▶ **TASK STATEMENT**
Repeat the lines from the one containing "(905, 195) = (302, 261): none" through the last line of the data, exactly, pictures omitted.

▶ **EXTRACTED INFORMATION**
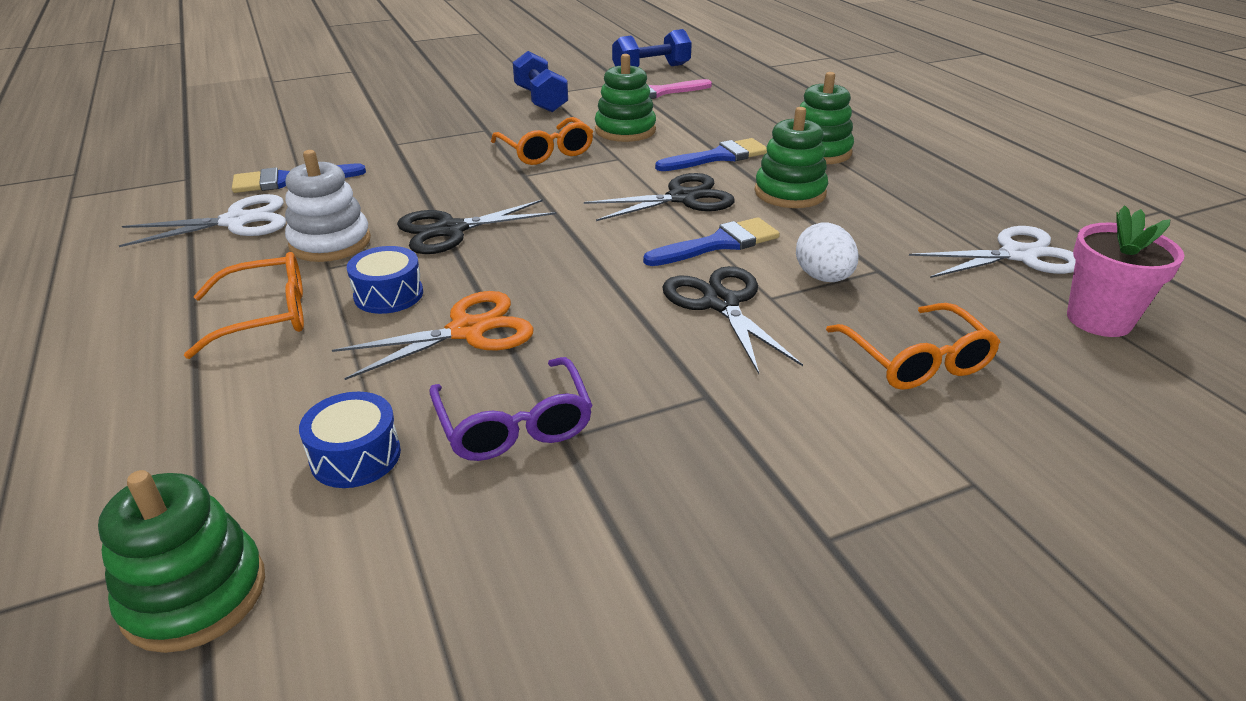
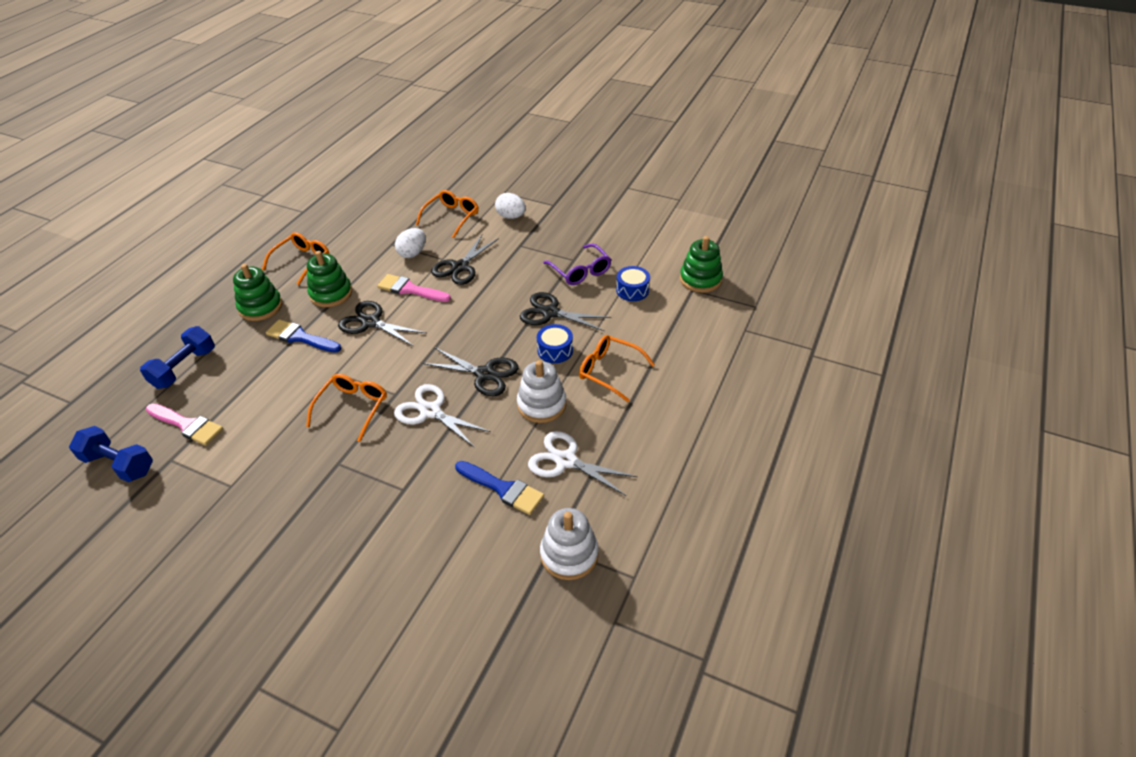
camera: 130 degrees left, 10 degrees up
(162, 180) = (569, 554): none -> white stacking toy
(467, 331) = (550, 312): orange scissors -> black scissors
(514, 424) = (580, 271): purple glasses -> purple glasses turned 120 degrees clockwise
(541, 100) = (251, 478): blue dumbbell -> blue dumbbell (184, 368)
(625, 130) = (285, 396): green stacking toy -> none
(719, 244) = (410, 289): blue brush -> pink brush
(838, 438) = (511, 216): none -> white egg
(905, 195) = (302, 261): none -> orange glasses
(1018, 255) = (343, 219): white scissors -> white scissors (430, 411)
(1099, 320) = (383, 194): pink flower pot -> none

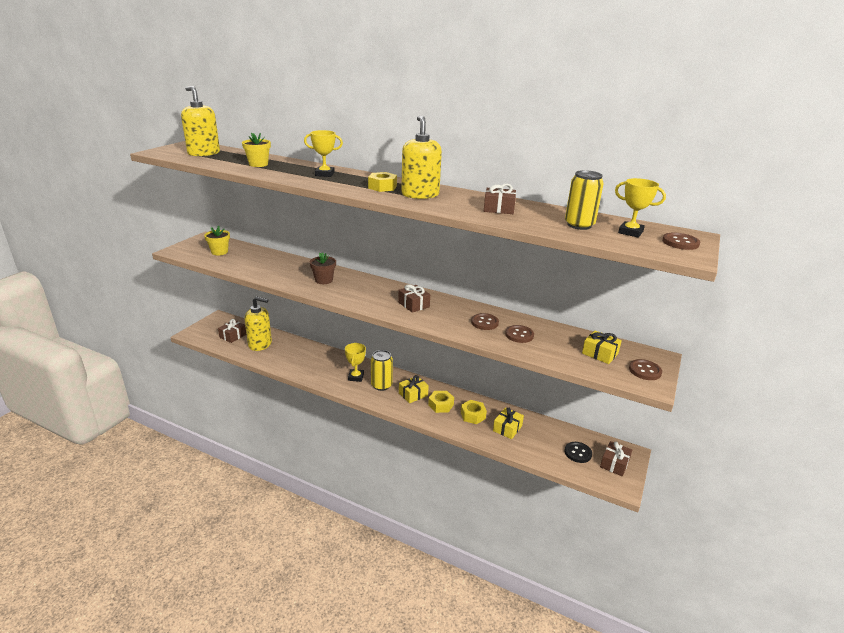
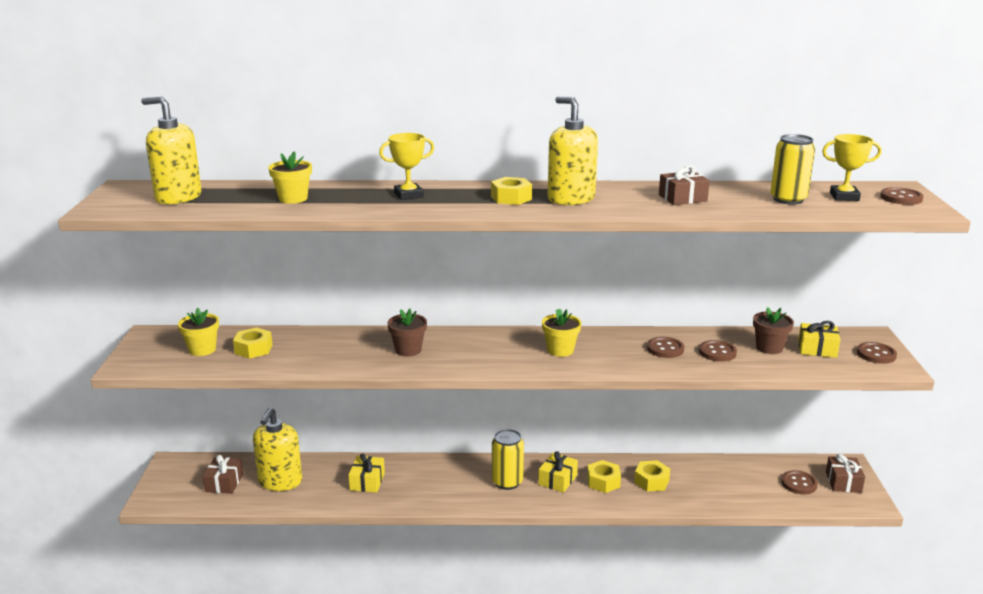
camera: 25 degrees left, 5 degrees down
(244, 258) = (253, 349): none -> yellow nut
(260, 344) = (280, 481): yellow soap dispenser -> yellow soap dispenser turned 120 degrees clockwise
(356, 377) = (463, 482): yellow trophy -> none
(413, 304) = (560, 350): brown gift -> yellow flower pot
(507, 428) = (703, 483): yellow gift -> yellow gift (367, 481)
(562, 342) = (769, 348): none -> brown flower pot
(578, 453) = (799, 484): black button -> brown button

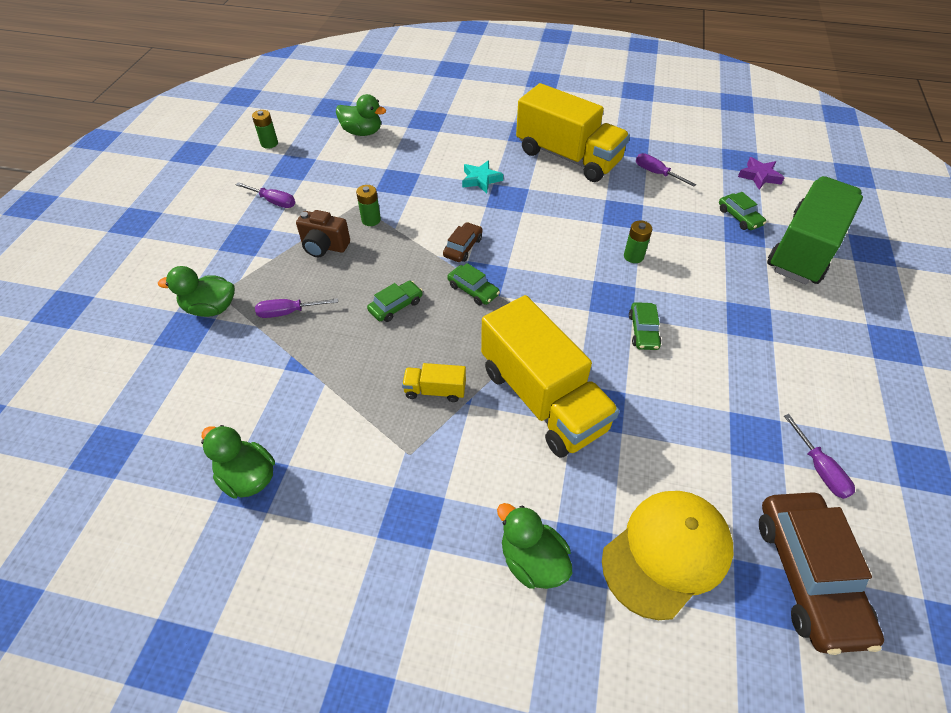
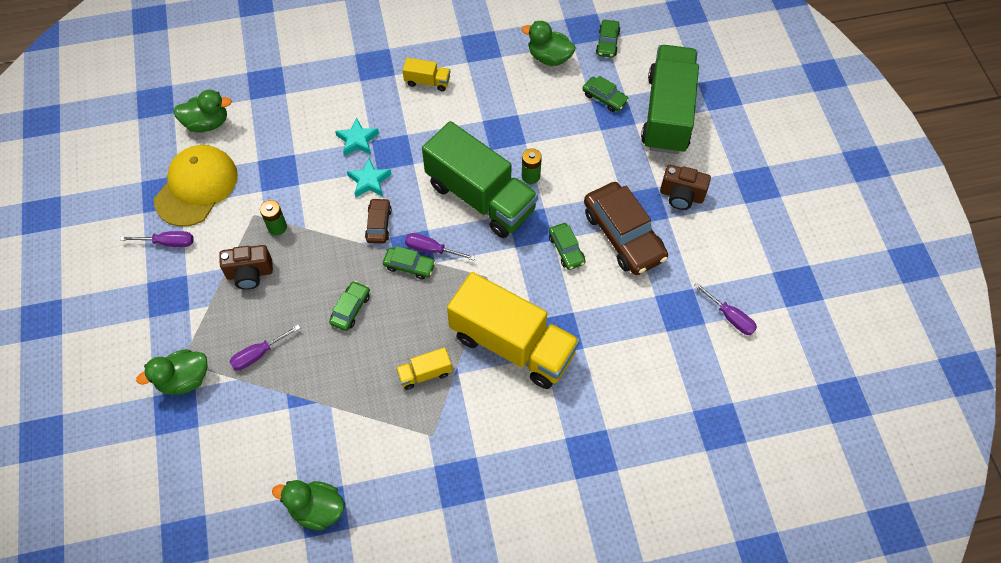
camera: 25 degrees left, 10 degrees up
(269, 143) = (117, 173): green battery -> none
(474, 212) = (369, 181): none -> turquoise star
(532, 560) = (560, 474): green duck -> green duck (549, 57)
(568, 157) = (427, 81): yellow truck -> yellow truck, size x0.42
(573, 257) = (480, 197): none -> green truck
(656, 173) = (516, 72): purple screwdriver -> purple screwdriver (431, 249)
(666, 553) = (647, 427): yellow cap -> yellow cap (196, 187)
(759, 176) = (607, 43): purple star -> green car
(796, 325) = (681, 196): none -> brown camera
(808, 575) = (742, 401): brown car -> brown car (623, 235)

▶ **RESPONSE BELOW**
(905, 195) = (302, 261): none -> orange glasses
(1018, 255) = (343, 219): white scissors -> white scissors (430, 411)
(1099, 320) = (383, 194): pink flower pot -> none

camera: 25 degrees left, 5 degrees down
(244, 258) = (253, 349): none -> yellow nut
(260, 344) = (280, 481): yellow soap dispenser -> yellow soap dispenser turned 120 degrees clockwise
(356, 377) = (463, 482): yellow trophy -> none
(413, 304) = (560, 350): brown gift -> yellow flower pot
(507, 428) = (703, 483): yellow gift -> yellow gift (367, 481)
(562, 342) = (769, 348): none -> brown flower pot
(578, 453) = (799, 484): black button -> brown button

camera: 25 degrees left, 10 degrees up
(269, 143) = (117, 173): green battery -> none
(474, 212) = (369, 181): none -> turquoise star
(532, 560) = (560, 474): green duck -> green duck (549, 57)
(568, 157) = (427, 81): yellow truck -> yellow truck, size x0.42
(573, 257) = (480, 197): none -> green truck
(656, 173) = (516, 72): purple screwdriver -> purple screwdriver (431, 249)
(666, 553) = (647, 427): yellow cap -> yellow cap (196, 187)
(759, 176) = (607, 43): purple star -> green car
(796, 325) = (681, 196): none -> brown camera
(808, 575) = (742, 401): brown car -> brown car (623, 235)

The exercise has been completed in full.